Work order: The answer must consist solely of the line that contains "purple fipina (184" and all subsequent lines of the data, each reproduced exactly.
----------
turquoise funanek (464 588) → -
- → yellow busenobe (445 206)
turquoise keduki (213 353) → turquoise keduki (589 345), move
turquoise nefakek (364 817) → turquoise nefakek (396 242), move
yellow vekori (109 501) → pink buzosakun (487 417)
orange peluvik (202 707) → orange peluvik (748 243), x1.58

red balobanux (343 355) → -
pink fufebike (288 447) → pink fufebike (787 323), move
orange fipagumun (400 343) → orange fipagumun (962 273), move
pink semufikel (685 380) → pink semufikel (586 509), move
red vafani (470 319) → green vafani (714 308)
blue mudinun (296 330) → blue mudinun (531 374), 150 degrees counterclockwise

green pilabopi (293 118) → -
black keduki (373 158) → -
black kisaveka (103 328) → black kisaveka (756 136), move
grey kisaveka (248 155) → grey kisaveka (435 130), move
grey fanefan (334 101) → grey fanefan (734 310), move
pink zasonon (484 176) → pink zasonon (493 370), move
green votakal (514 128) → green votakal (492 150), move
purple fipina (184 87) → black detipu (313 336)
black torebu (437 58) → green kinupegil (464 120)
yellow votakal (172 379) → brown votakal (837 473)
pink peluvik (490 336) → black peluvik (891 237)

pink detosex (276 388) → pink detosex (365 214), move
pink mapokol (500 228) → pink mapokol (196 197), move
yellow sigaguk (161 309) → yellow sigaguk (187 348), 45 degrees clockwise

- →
----------
Answer to the exercise:
purple fipina (184 87) → black detipu (313 336)
black torebu (437 58) → green kinupegil (464 120)
yellow votakal (172 379) → brown votakal (837 473)
pink peluvik (490 336) → black peluvik (891 237)

pink detosex (276 388) → pink detosex (365 214), move
pink mapokol (500 228) → pink mapokol (196 197), move
yellow sigaguk (161 309) → yellow sigaguk (187 348), 45 degrees clockwise

- →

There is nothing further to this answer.